◆ WHAT TO WORK ON: In the material below, reproduce word for word the passage that begins with the line containing "The height and width of the screenshot is (640, 855). What" and ends with the line containing "Who is positioned", including both of those lines.

◆ ENTRIES SHOWN:
----------

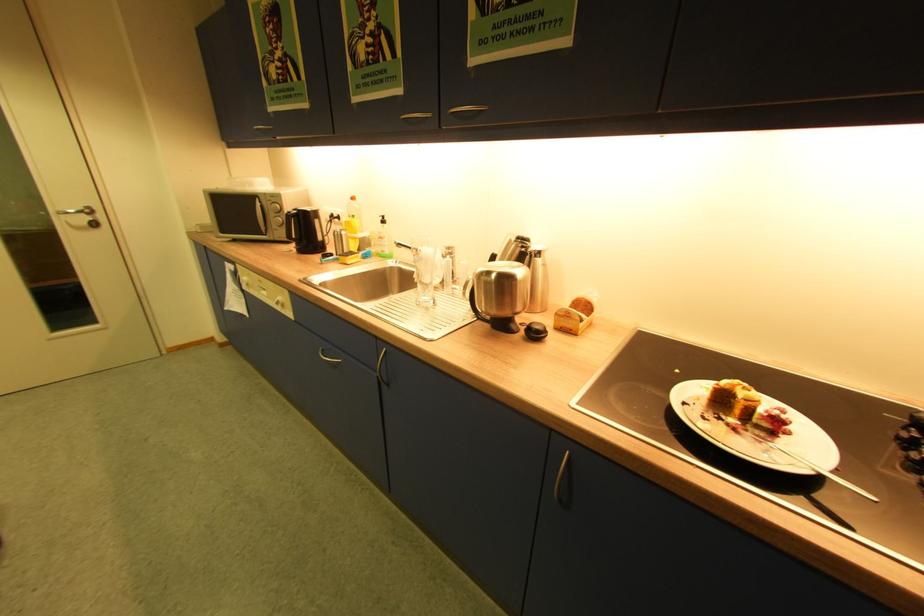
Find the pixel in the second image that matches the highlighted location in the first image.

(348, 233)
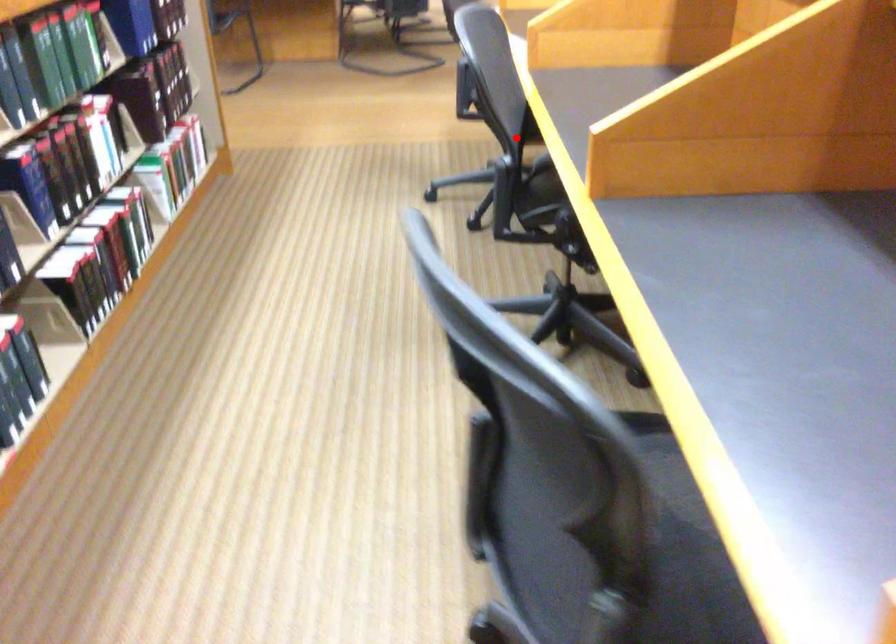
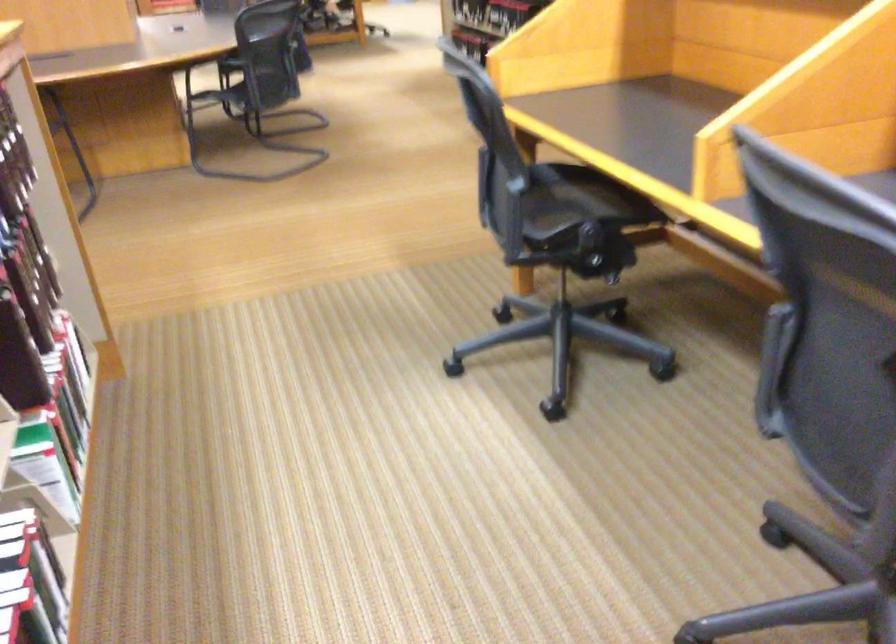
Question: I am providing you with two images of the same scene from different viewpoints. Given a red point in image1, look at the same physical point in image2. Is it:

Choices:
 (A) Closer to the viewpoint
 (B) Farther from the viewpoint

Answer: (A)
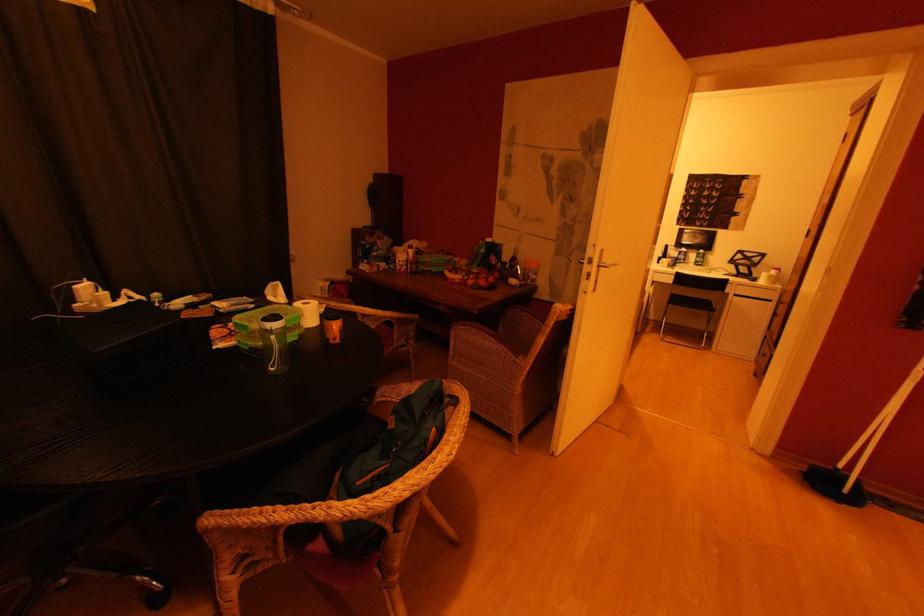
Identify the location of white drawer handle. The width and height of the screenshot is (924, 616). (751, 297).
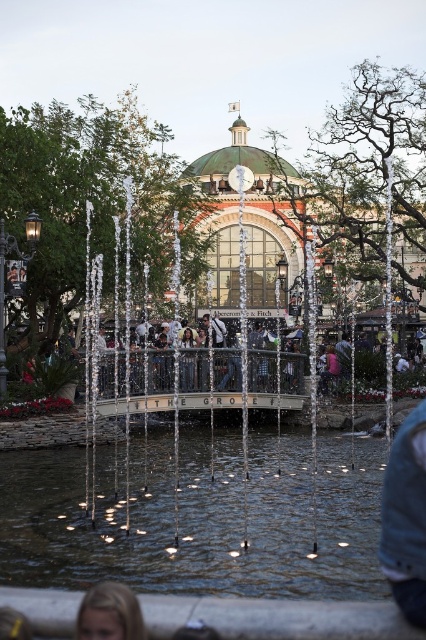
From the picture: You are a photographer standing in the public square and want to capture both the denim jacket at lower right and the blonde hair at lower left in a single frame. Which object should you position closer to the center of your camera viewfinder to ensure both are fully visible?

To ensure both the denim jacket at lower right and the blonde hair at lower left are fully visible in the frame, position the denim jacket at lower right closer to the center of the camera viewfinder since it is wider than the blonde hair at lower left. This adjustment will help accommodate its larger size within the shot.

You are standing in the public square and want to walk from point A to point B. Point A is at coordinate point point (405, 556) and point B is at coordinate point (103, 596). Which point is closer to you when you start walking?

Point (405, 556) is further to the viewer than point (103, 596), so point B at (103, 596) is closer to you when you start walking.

----------

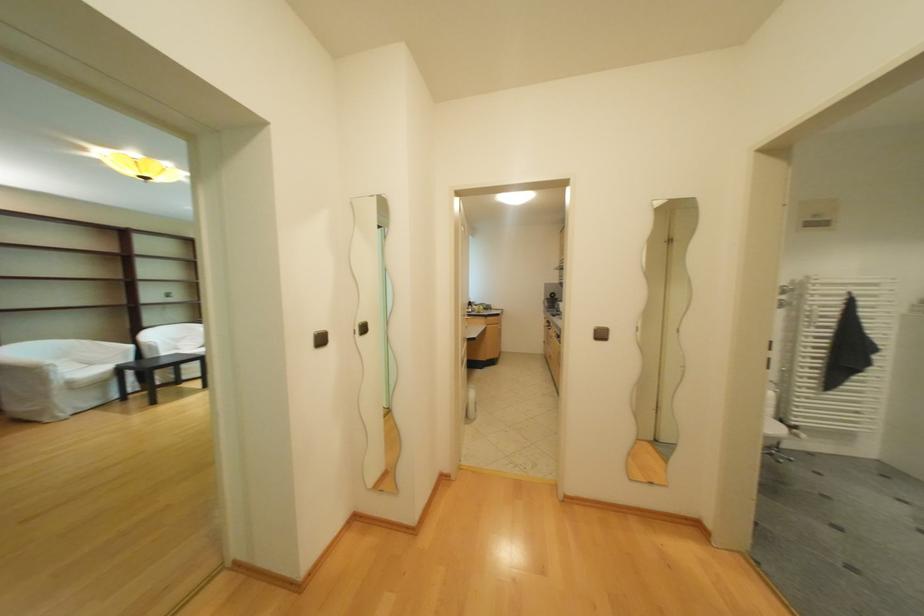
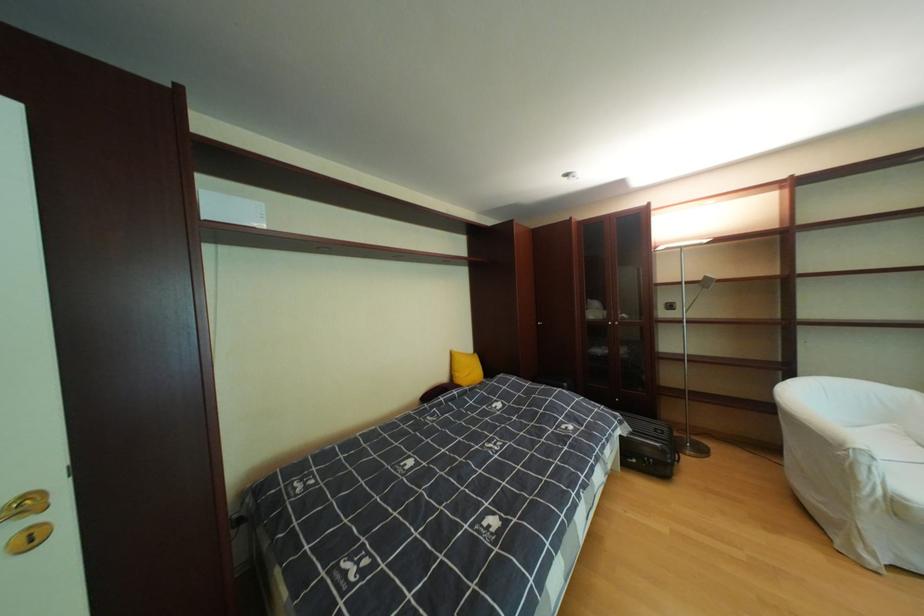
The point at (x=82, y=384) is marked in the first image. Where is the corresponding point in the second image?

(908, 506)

----------

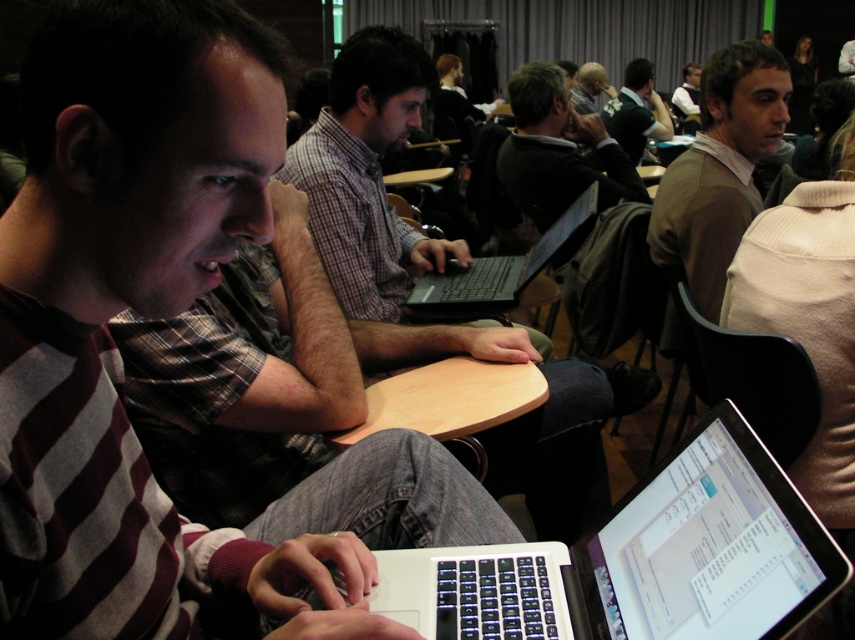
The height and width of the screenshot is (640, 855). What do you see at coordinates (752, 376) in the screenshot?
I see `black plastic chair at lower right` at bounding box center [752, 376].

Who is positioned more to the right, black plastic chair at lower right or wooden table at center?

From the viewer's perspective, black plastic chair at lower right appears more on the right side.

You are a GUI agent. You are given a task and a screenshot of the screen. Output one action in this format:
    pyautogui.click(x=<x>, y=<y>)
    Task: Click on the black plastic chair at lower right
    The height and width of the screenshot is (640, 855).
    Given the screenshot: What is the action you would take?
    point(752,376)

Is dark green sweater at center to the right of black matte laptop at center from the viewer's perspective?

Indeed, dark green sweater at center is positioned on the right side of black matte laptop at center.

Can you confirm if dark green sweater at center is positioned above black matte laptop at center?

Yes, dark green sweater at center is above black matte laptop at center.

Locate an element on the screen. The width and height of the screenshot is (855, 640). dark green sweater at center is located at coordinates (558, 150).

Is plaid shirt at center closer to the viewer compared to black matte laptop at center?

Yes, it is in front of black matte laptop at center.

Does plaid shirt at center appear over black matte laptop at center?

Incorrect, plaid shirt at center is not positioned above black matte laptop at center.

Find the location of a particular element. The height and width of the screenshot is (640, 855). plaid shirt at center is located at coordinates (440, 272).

----------

◆ SOLUTION FOR THIS EXERCISE:
The height and width of the screenshot is (640, 855). What do you see at coordinates (752, 376) in the screenshot?
I see `black plastic chair at lower right` at bounding box center [752, 376].

Who is positioned more to the right, black plastic chair at lower right or wooden table at center?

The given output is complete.